++++ SUPPLIED INFORMATION ++++

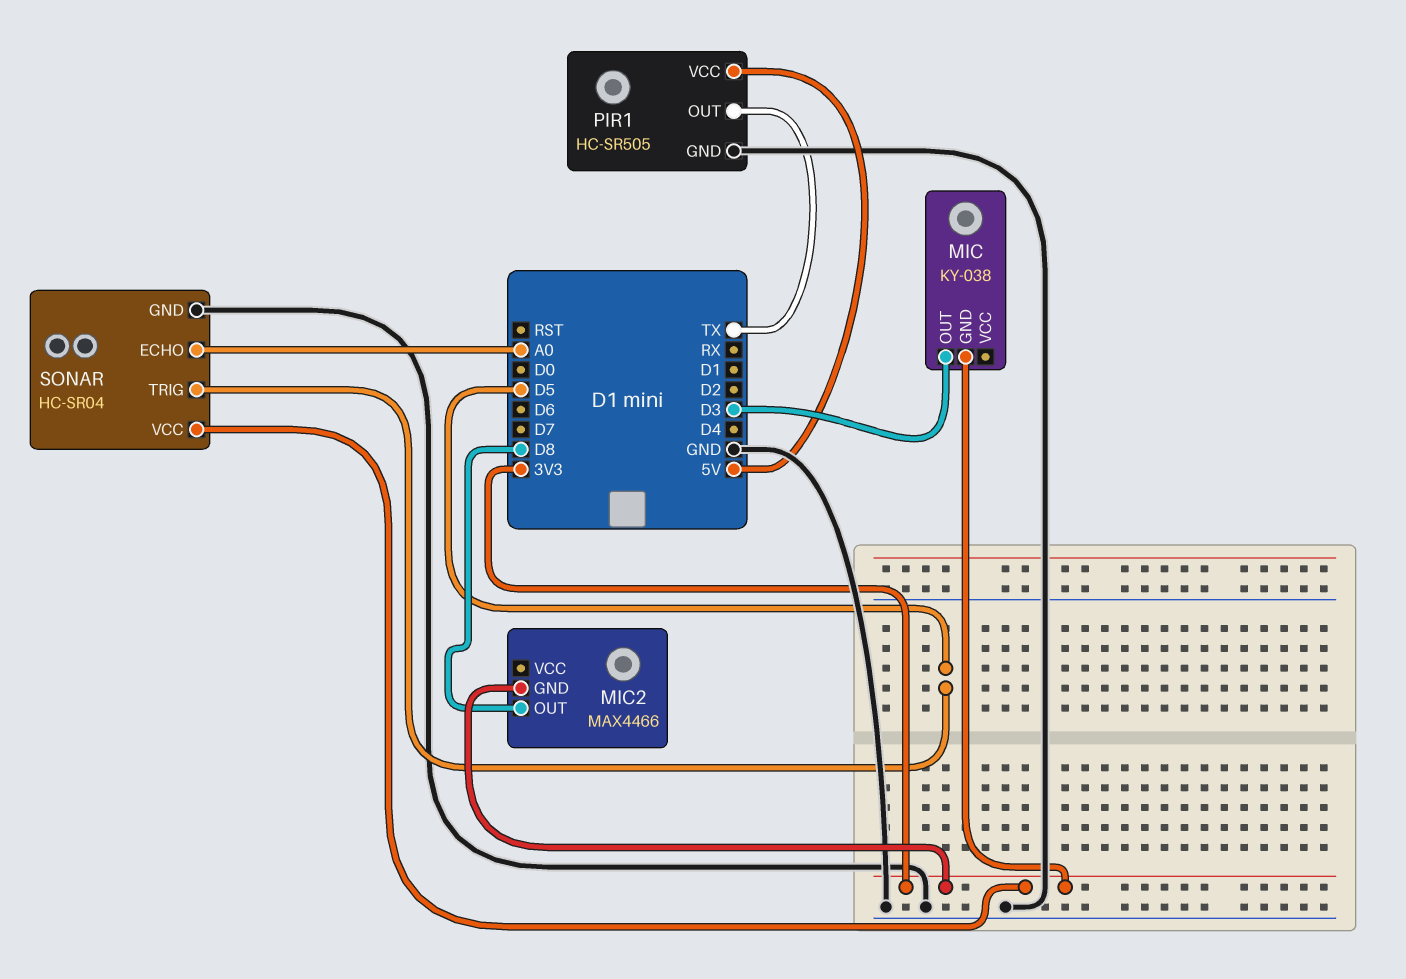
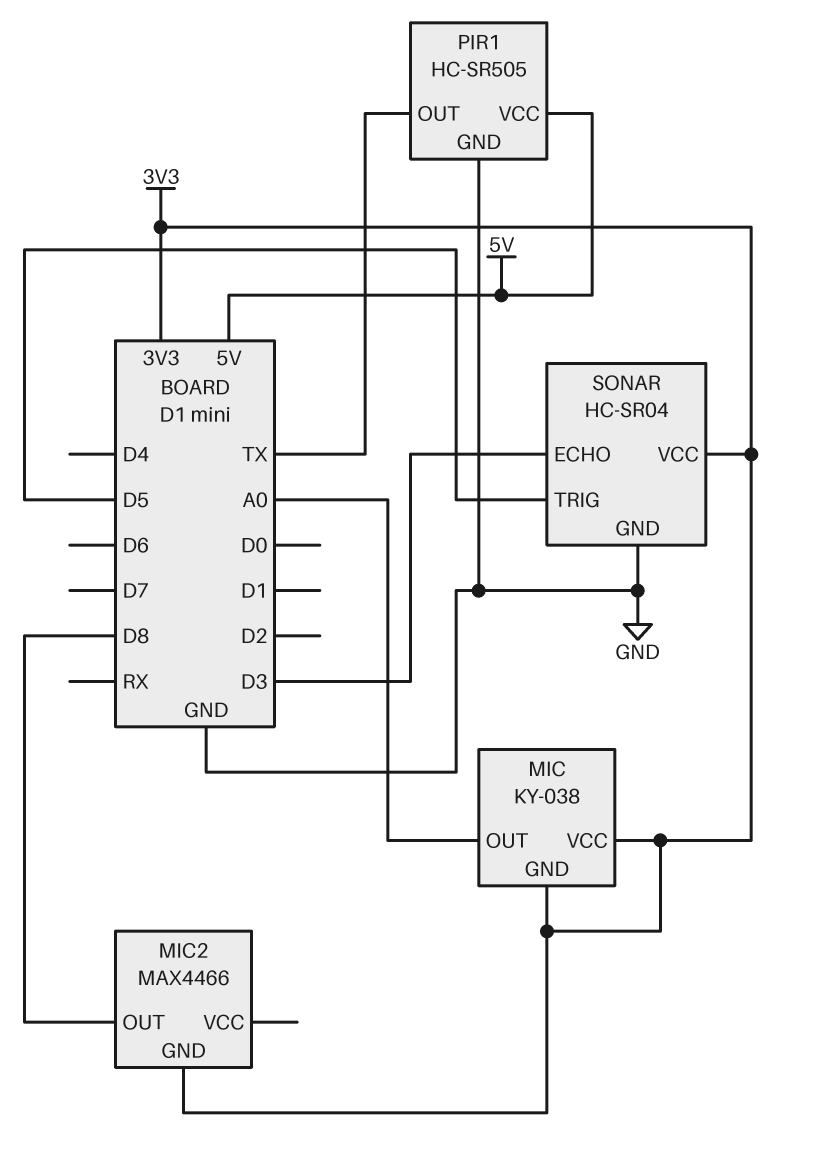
MIC pin OUT: D3 -> A0
MIC pin VCC: none -> 3V3
SONAR pin ECHO: A0 -> D3

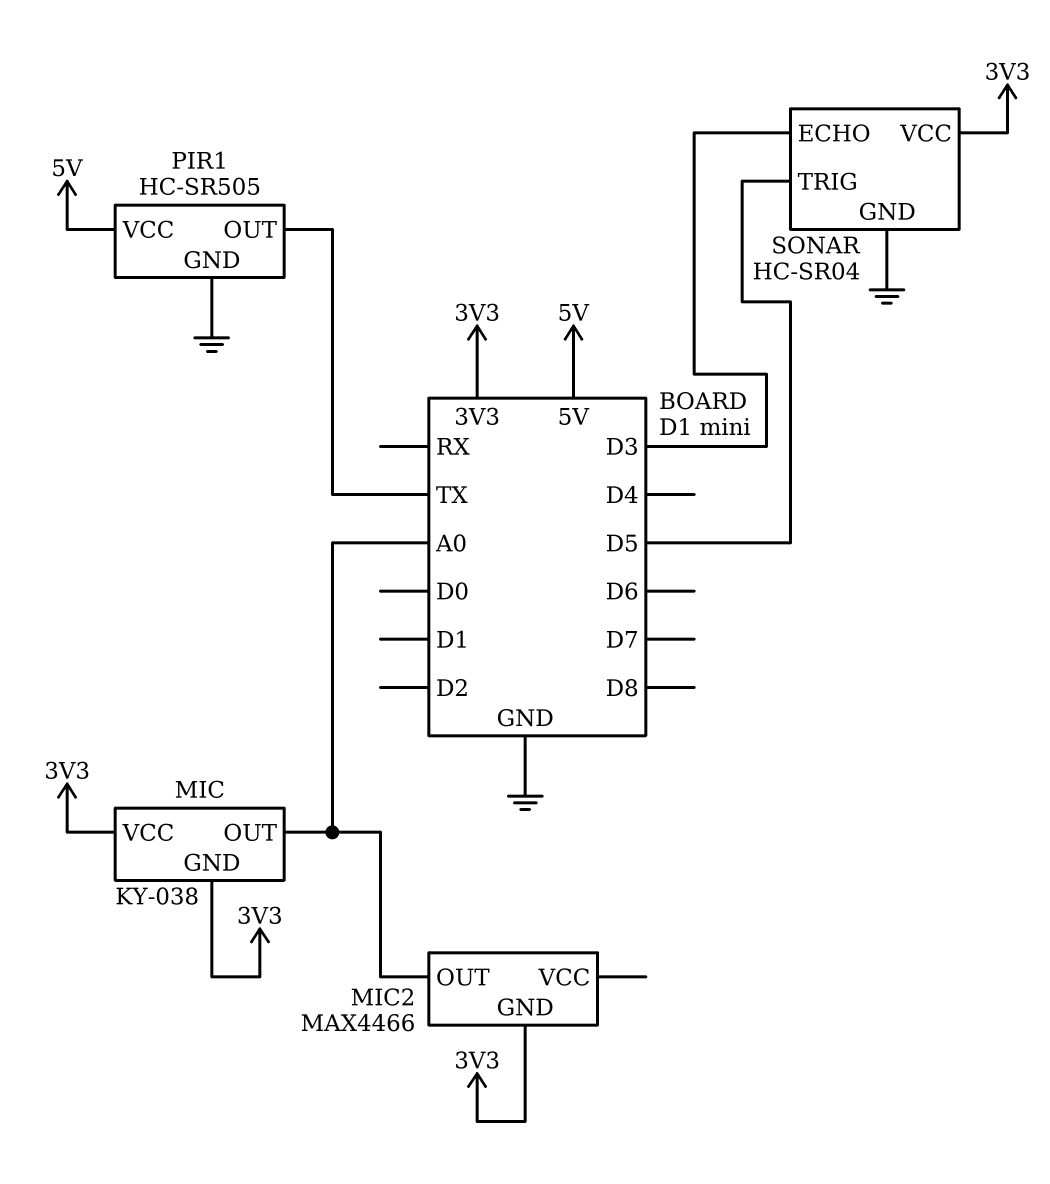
MIC2 pin OUT: D8 -> A0

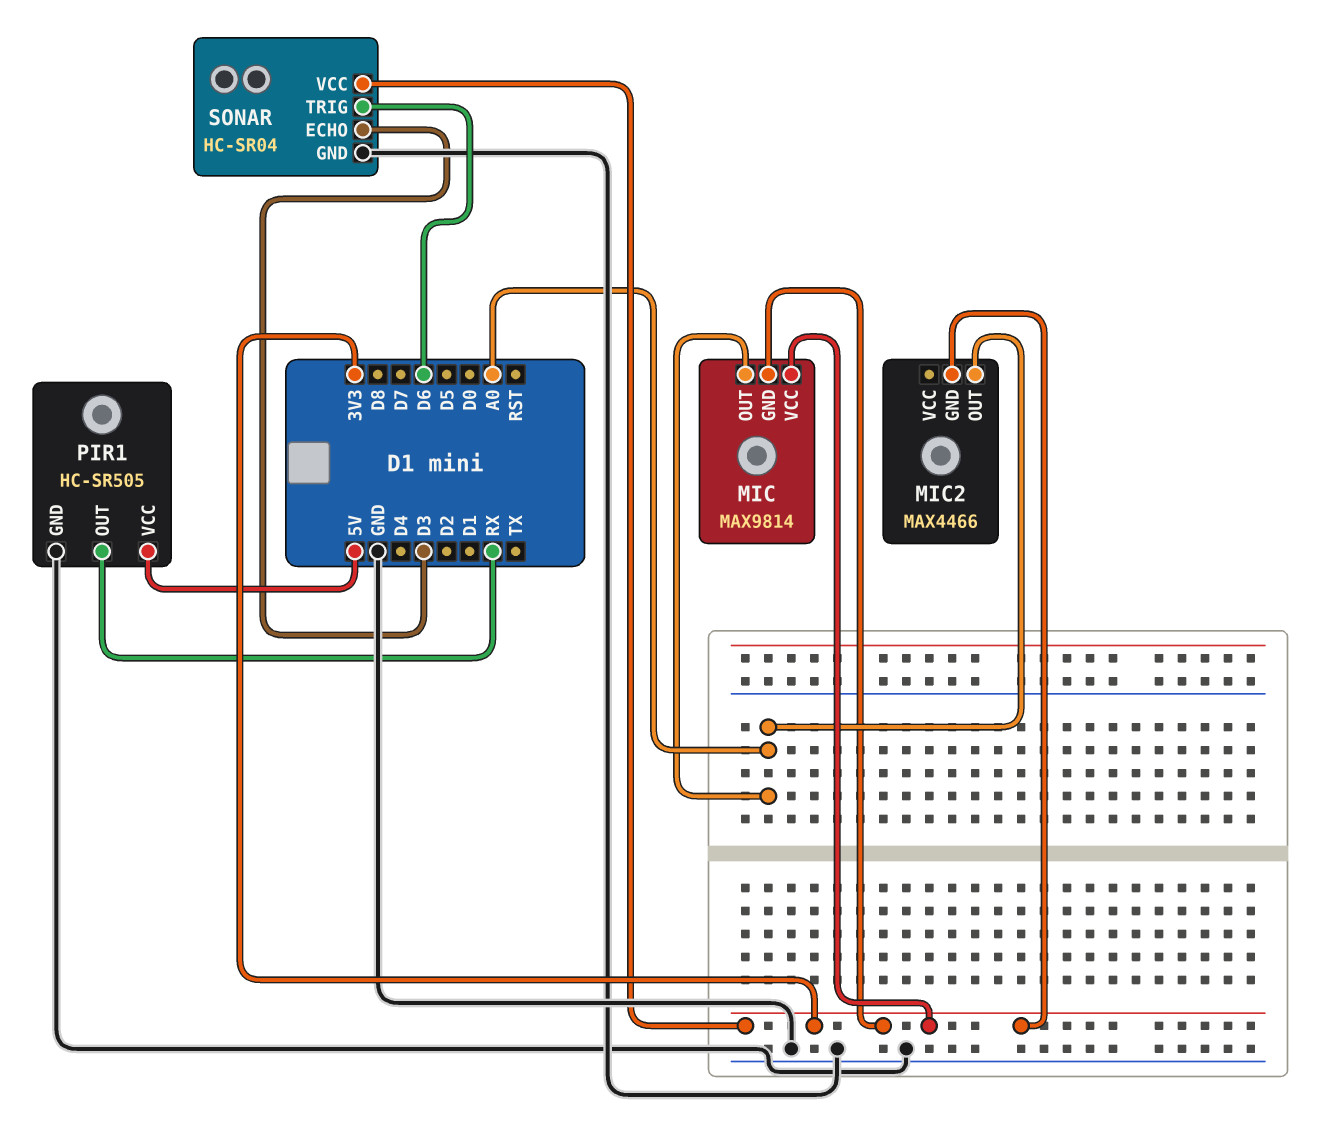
MIC: KY-038 -> MAX9814
PIR1 pin OUT: TX -> RX
SONAR pin TRIG: D5 -> D6

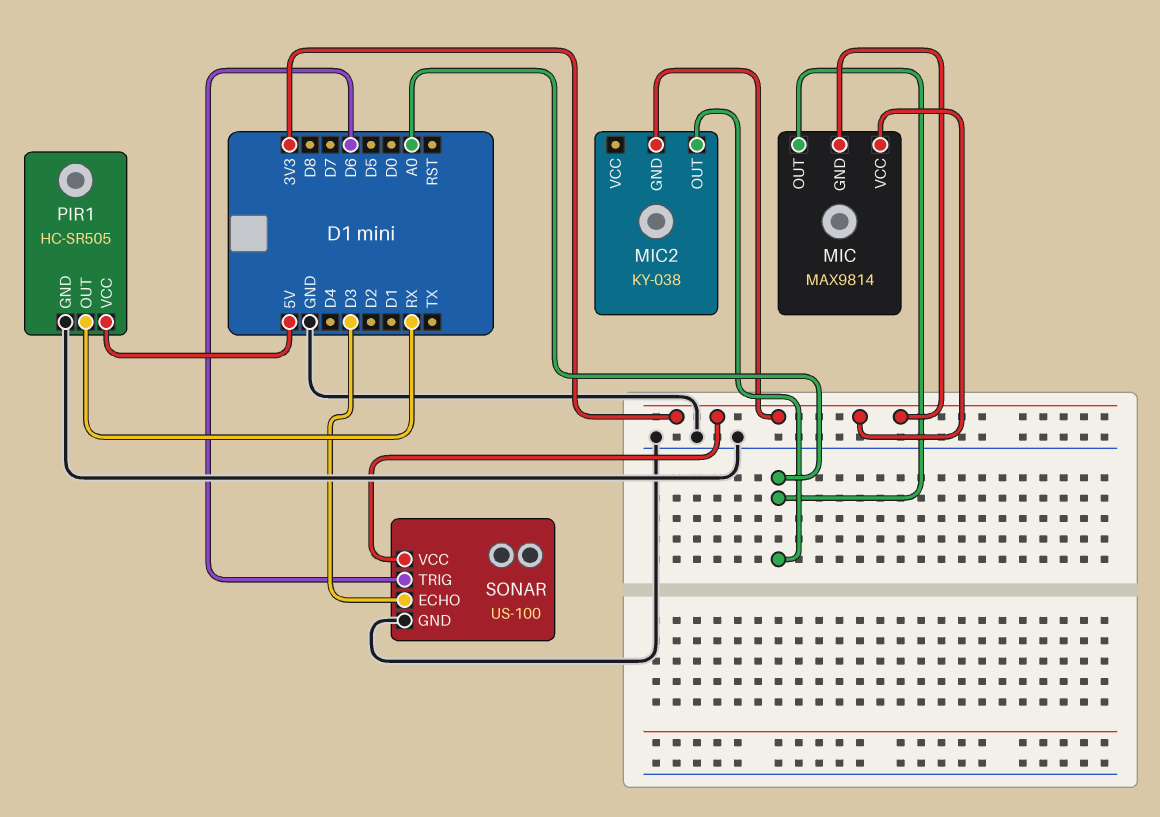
MIC2: MAX4466 -> KY-038
SONAR: HC-SR04 -> US-100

++++

• _WORK TO COMPLETE_:
Transcribe exactly, and only, the lines from the one with "MIC pin VCC: none -> 3V3" through the final line of the data above. The pictures stay out.

• _ANSWER BOX_:
MIC pin VCC: none -> 3V3
SONAR pin ECHO: A0 -> D3

MIC2 pin OUT: D8 -> A0

MIC: KY-038 -> MAX9814
PIR1 pin OUT: TX -> RX
SONAR pin TRIG: D5 -> D6

MIC2: MAX4466 -> KY-038
SONAR: HC-SR04 -> US-100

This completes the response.